• What you need to do: I need the number of lines in the data that include "purple"; reply with that number alone.

[Shape scene image sequences]
□ □ □ □

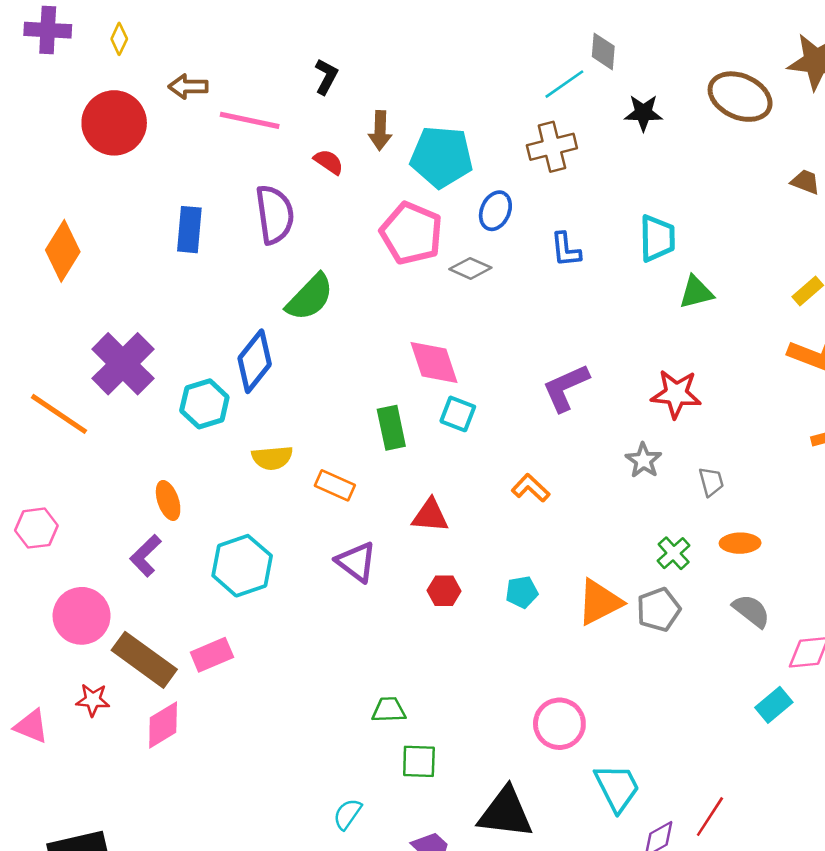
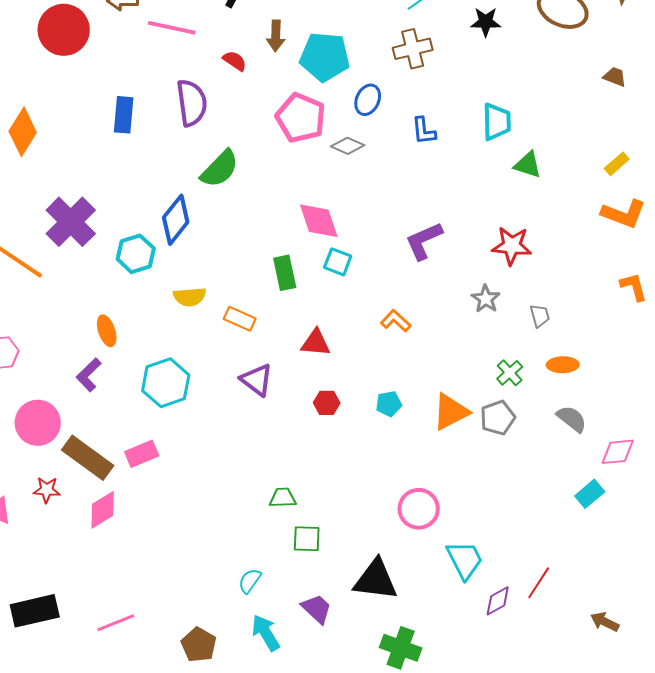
green triangle: (696, 292) -> (528, 165), turned 32

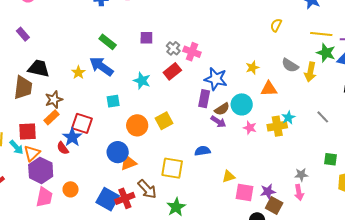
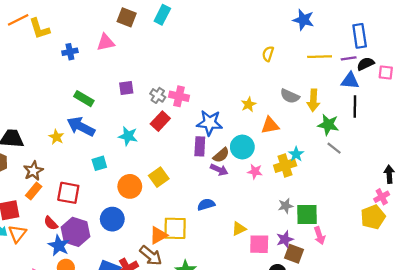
green star: (326, 53) -> (328, 125), moved
blue star: (72, 137) -> (59, 245), moved
green square: (330, 159) -> (307, 214), moved, size x1.5
orange triangle: (128, 163) -> (158, 235), moved
purple hexagon: (41, 170) -> (75, 232), moved
gray star: (301, 175) -> (286, 206), moved

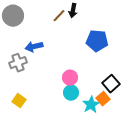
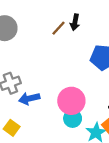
blue arrow: (34, 47) -> (29, 98), moved
pink circle: (70, 78) -> (71, 101), size x1.5

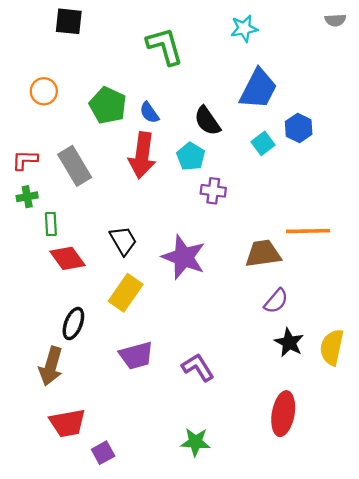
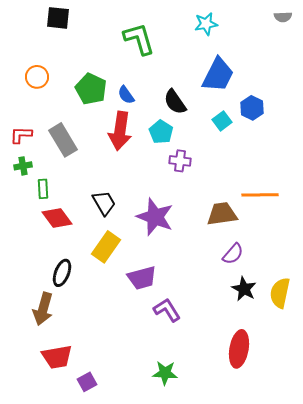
purple trapezoid: (136, 356) -> (142, 278), moved

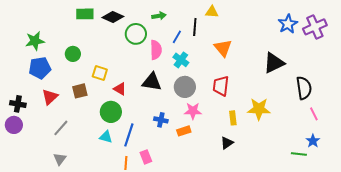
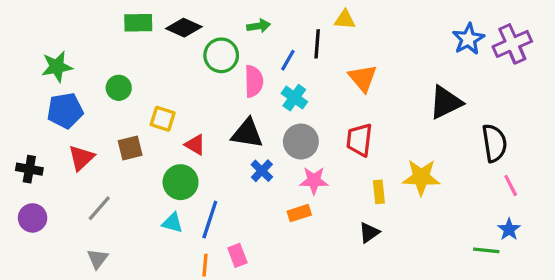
blue cross: (161, 120) -> (262, 171), moved, turned 32
purple circle: (14, 125) -> (33, 218), moved

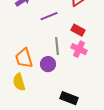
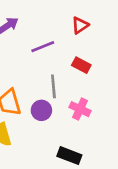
pink cross: (79, 49) -> (80, 109), moved

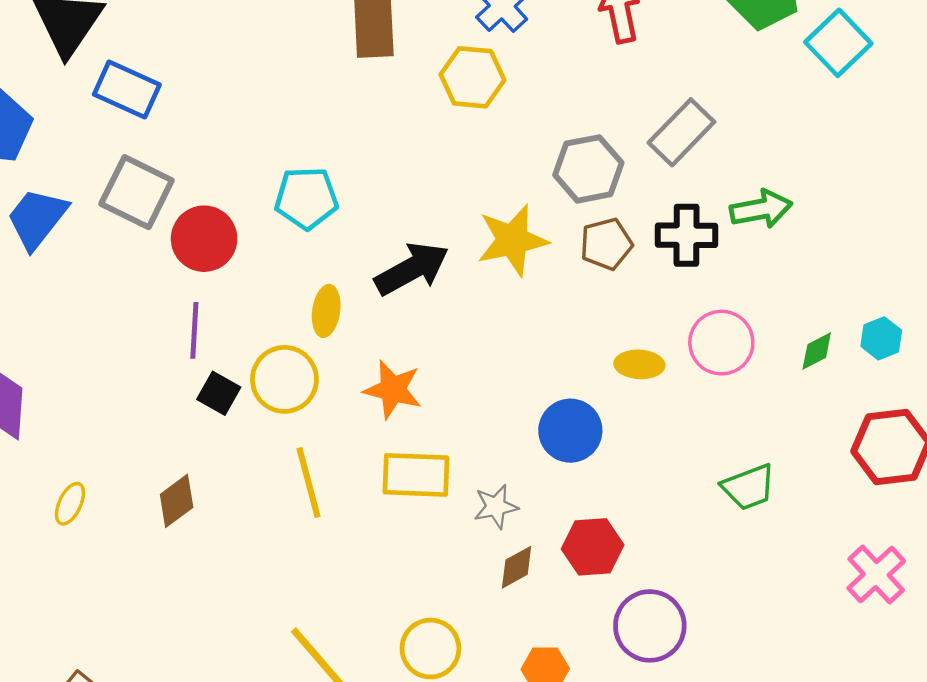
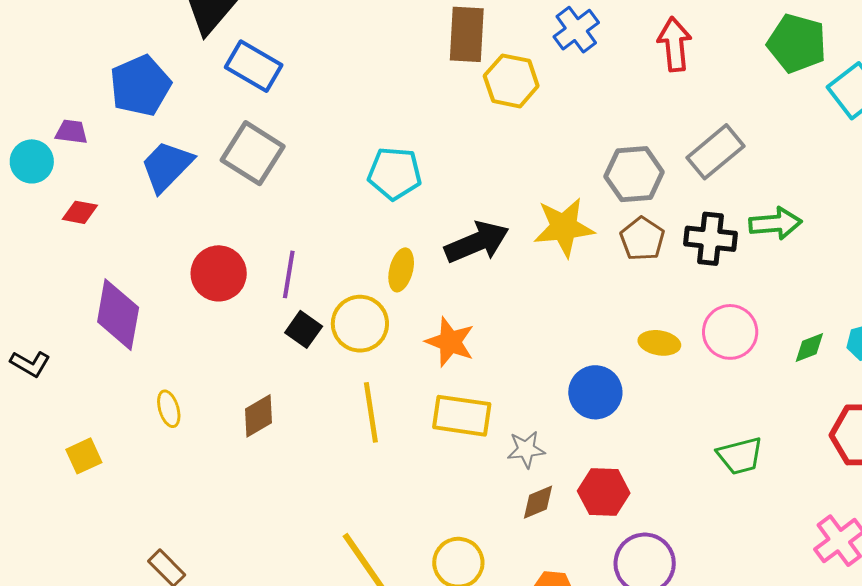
yellow hexagon: (472, 77) -> (511, 81), moved
red circle: (204, 239) -> (219, 273), moved
brown pentagon: (606, 244) -> (642, 239), turned -30
yellow ellipse: (70, 504) -> (169, 409), turned -48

□ □ □ □

• Written answer: 3